Go to the line that contains "C9: 4.7nF (STG, ZOB) -> 680pF (STG, ZOB)". Restate that line and each one after it exactly, through the end of the records, without pictures.
(Dataset excerpts)
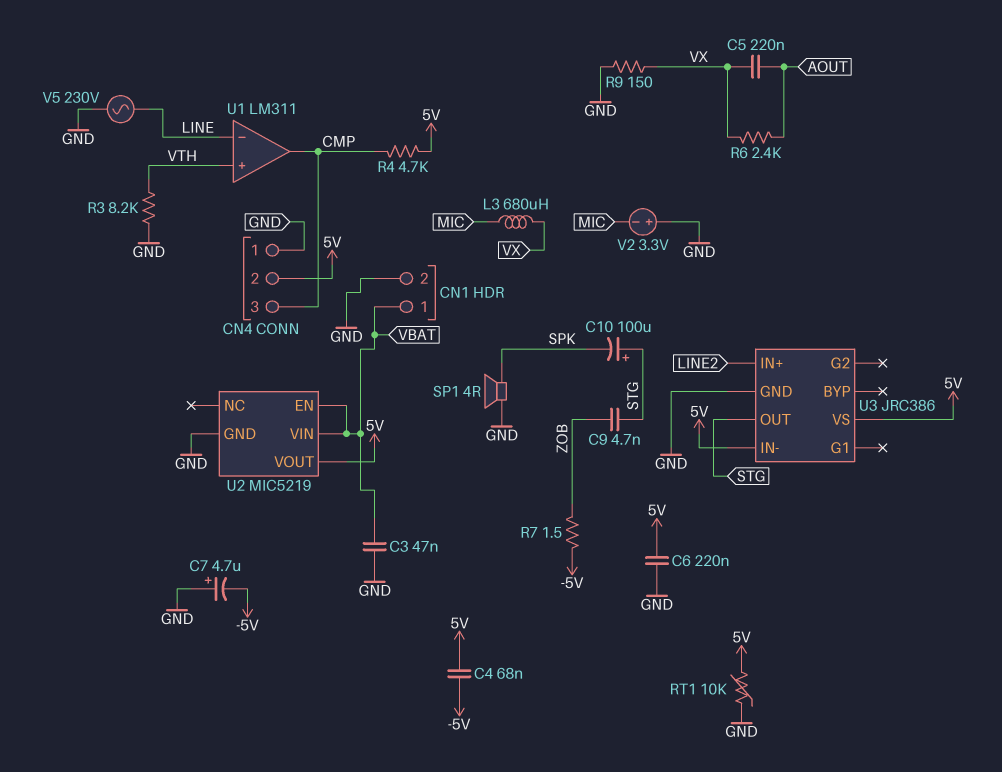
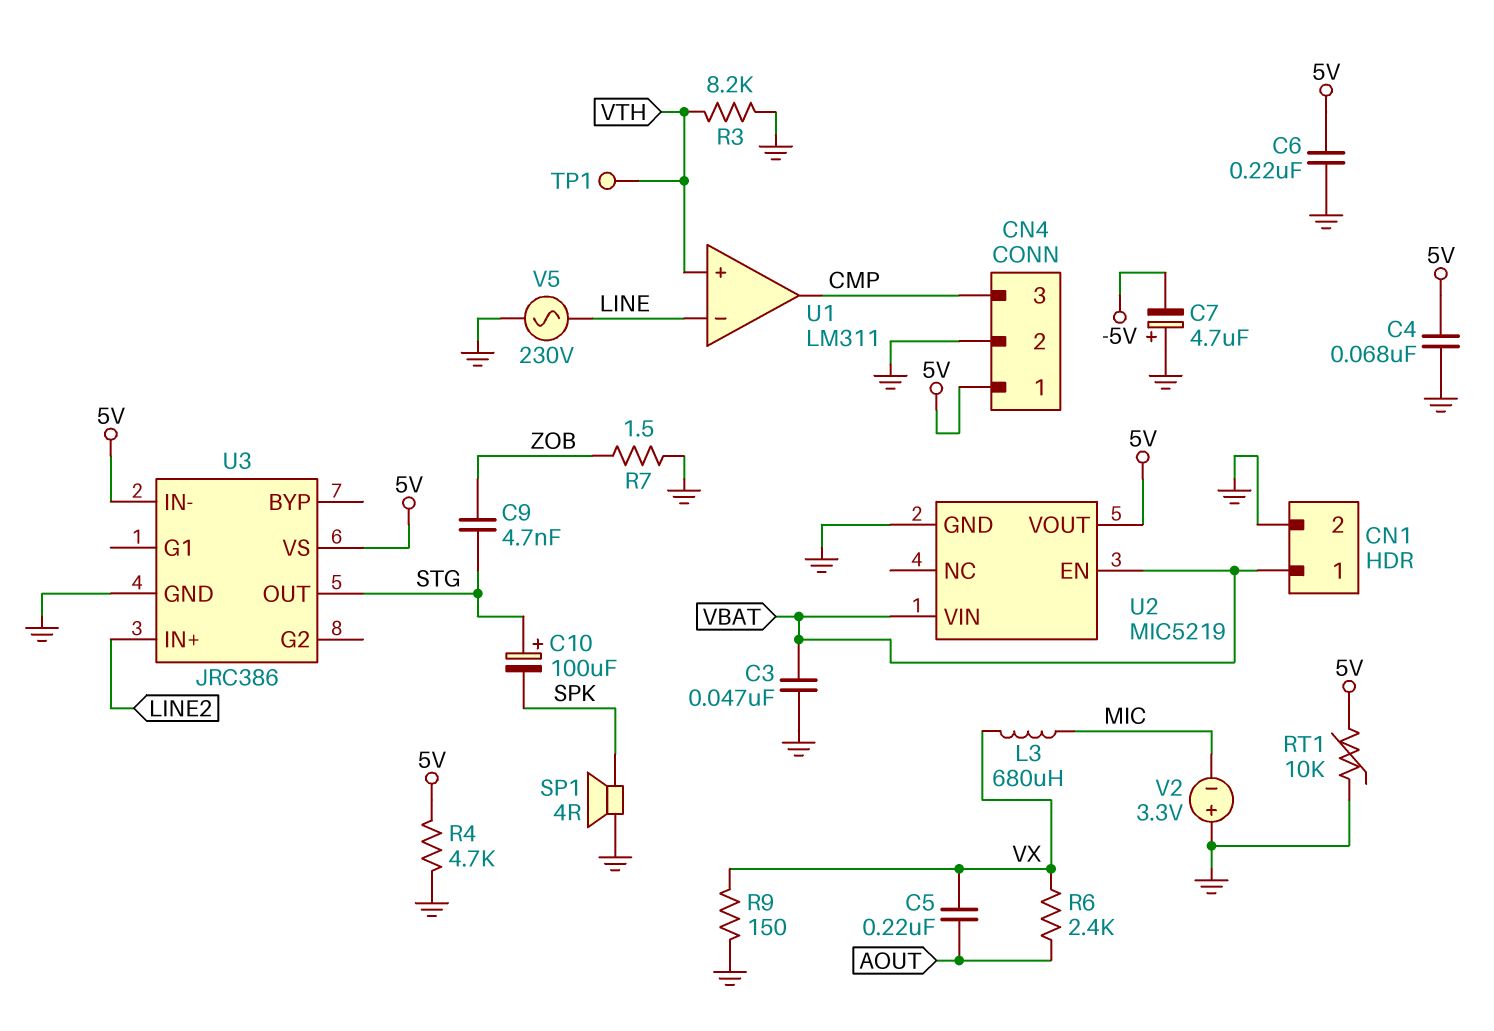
C4: 68nF (-5V, 5V) -> 68nF (5V, GND)
CN4 pin 1: GND -> 5V
CN4 pin 2: 5V -> GND
R4: 4.7k (5V, CMP) -> 4.7k (5V, GND)
R7: 1.5 (-5V, ZOB) -> 1.5 (GND, ZOB)
TP1: none -> test point (VTH)

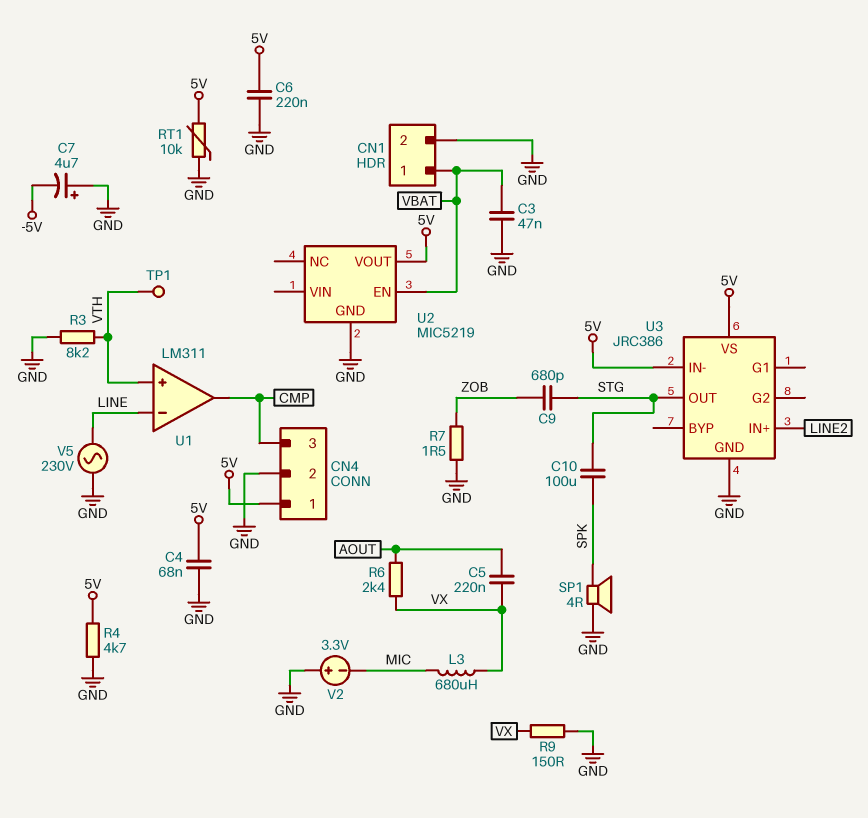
C9: 4.7nF (STG, ZOB) -> 680pF (STG, ZOB)
C10: 100uF (plus STG, minus SPK) -> 100uF (SPK, STG)
U2 pin VIN: VBAT -> none

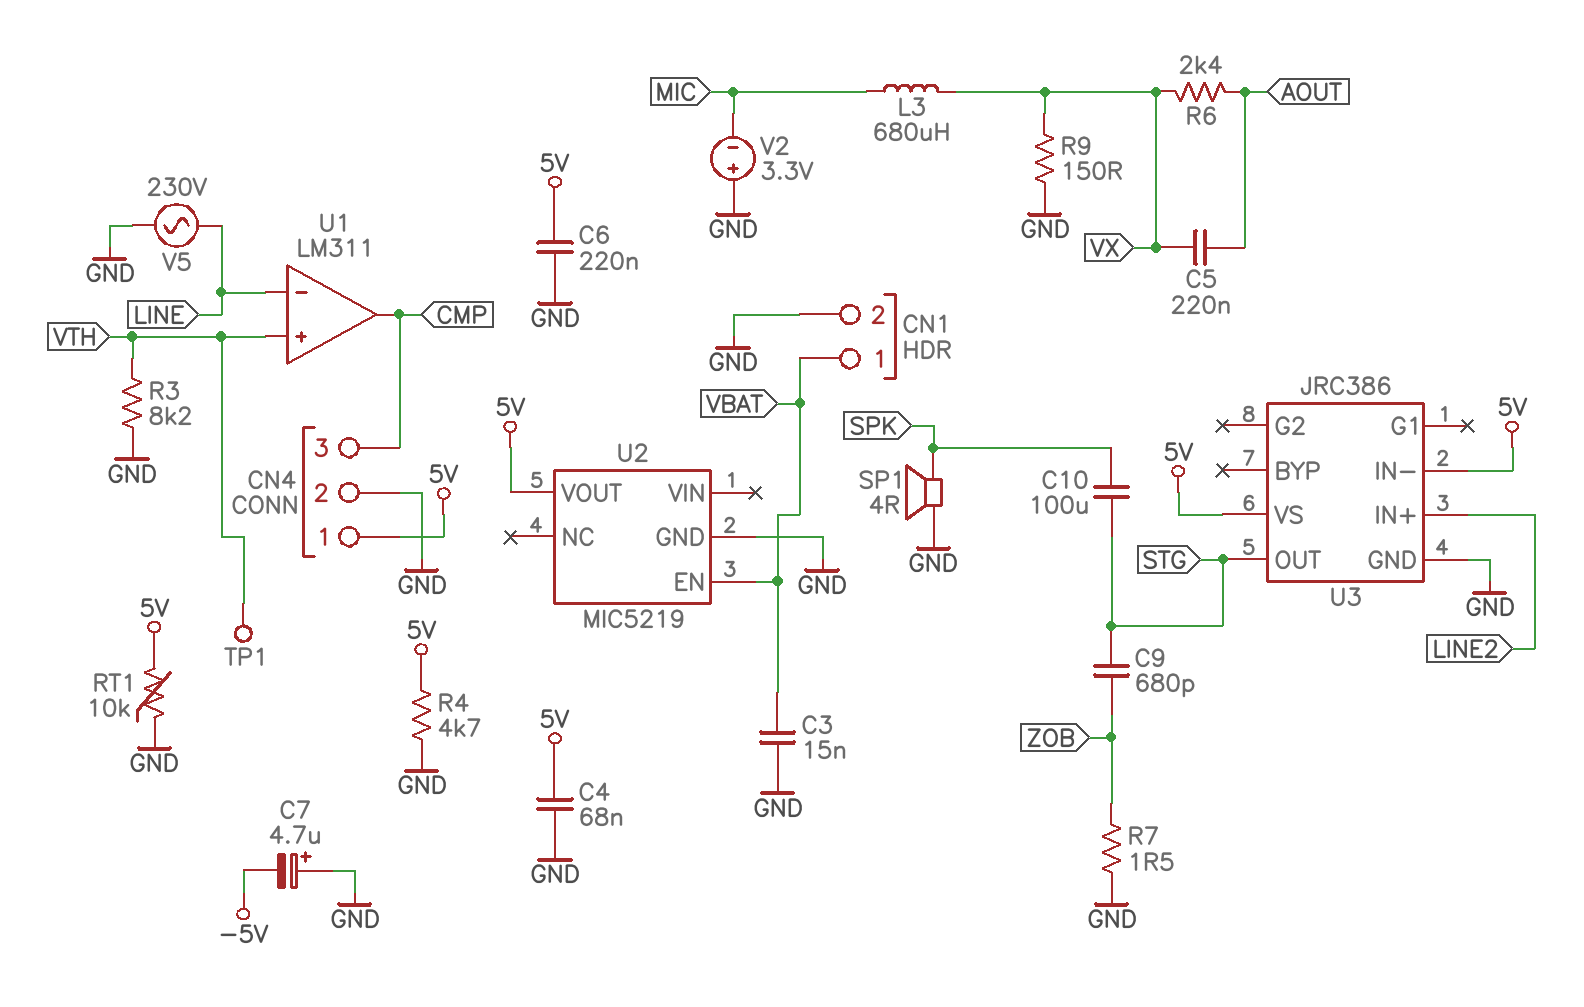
C3: 47nF (GND, VBAT) -> 15nF (GND, VBAT)

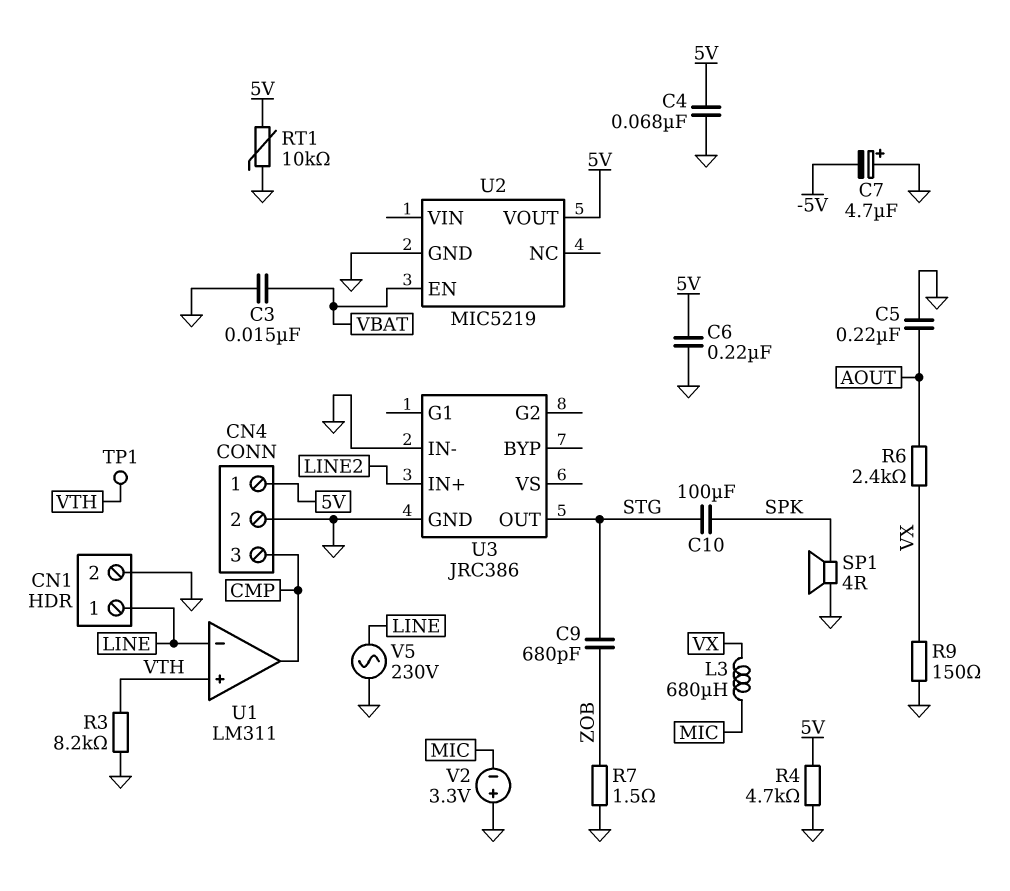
C5: 220nF (AOUT, VX) -> 220nF (AOUT, GND)
CN1 pin 1: VBAT -> LINE
U3 pin IN-: 5V -> GND
U3 pin VS: 5V -> none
(End Dataset excerpts)
▶ _Written reply_:
C9: 4.7nF (STG, ZOB) -> 680pF (STG, ZOB)
C10: 100uF (plus STG, minus SPK) -> 100uF (SPK, STG)
U2 pin VIN: VBAT -> none

C3: 47nF (GND, VBAT) -> 15nF (GND, VBAT)

C5: 220nF (AOUT, VX) -> 220nF (AOUT, GND)
CN1 pin 1: VBAT -> LINE
U3 pin IN-: 5V -> GND
U3 pin VS: 5V -> none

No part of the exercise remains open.